# GOAL OF THE EXERCISE:
Collect every line in the material below that contains the word "should", and copy each of those lines in full.

# RECORDED INFORMATION:

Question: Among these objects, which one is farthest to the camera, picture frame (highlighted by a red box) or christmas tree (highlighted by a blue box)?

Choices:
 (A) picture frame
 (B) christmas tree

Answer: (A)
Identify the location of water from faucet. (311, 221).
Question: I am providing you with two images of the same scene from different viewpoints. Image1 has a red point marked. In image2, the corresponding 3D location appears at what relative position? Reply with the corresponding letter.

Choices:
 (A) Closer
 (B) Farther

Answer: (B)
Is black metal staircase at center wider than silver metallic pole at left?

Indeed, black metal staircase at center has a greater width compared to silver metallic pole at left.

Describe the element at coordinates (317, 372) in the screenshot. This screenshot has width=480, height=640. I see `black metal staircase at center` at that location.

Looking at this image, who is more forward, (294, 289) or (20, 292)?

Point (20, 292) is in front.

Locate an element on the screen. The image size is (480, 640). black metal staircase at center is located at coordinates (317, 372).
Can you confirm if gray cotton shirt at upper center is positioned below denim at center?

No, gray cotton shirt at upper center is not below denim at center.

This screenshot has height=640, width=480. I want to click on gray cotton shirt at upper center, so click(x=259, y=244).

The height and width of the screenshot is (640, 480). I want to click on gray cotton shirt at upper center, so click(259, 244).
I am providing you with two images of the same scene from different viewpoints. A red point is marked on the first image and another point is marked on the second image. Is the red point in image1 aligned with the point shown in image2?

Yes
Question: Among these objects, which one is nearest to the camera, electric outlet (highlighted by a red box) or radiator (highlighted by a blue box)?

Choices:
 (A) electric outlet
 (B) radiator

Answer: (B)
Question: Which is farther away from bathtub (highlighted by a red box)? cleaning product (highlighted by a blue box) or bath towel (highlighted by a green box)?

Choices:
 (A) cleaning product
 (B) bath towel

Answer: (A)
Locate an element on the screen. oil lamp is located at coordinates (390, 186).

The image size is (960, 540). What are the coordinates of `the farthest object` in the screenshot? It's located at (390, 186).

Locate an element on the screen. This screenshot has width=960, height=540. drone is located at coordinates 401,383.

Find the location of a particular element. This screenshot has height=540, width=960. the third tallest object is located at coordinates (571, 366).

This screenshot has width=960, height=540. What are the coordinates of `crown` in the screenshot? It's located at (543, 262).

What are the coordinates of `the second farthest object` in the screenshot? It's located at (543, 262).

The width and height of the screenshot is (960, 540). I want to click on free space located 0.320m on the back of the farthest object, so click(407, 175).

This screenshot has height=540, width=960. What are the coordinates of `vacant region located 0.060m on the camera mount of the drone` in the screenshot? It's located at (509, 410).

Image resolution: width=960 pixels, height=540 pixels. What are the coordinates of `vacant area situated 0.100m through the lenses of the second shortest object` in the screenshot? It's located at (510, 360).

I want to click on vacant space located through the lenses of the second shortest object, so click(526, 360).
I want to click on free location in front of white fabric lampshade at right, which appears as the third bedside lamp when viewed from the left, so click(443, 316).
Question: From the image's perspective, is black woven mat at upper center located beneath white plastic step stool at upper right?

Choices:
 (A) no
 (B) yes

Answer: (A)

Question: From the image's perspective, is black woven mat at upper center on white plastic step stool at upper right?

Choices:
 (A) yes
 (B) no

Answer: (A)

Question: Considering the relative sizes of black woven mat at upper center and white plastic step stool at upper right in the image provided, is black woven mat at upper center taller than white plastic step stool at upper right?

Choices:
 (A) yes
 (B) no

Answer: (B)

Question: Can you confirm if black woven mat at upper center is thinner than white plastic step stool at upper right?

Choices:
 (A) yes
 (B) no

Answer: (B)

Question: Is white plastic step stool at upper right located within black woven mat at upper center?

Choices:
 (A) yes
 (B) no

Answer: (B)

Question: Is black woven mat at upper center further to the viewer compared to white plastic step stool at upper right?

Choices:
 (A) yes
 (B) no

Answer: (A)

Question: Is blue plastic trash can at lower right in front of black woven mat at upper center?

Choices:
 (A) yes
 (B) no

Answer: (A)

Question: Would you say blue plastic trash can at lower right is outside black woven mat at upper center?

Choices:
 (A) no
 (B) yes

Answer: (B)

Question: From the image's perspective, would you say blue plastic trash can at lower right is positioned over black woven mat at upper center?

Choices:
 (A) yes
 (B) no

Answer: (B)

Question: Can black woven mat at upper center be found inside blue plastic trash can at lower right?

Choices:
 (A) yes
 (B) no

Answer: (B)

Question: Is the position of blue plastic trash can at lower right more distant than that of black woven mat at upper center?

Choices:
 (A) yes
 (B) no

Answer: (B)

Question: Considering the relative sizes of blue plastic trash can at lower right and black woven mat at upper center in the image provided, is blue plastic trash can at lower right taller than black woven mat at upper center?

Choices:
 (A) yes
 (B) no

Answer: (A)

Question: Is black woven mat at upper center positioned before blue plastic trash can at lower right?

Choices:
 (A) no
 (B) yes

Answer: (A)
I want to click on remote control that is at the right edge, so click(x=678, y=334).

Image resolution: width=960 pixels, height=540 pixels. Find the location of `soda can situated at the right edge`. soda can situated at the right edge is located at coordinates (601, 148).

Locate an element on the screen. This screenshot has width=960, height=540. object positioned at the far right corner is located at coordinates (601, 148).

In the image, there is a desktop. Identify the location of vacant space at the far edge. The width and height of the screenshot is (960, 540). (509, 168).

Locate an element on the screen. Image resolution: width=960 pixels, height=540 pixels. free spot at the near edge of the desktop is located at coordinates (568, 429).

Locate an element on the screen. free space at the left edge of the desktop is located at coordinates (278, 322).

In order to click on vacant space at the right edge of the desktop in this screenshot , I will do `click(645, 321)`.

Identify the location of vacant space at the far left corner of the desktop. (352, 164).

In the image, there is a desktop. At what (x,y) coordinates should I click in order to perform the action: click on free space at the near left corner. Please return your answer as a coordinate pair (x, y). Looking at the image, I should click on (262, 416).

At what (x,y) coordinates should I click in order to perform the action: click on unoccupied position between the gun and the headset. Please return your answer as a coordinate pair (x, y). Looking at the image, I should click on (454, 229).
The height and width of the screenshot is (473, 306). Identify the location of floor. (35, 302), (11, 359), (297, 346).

# FINISHED ANSWER:
In the image, there is a desktop. At what (x,y) coordinates should I click in order to perform the action: click on free space at the near left corner. Please return your answer as a coordinate pair (x, y). Looking at the image, I should click on (262, 416).
At what (x,y) coordinates should I click in order to perform the action: click on unoccupied position between the gun and the headset. Please return your answer as a coordinate pair (x, y). Looking at the image, I should click on (454, 229).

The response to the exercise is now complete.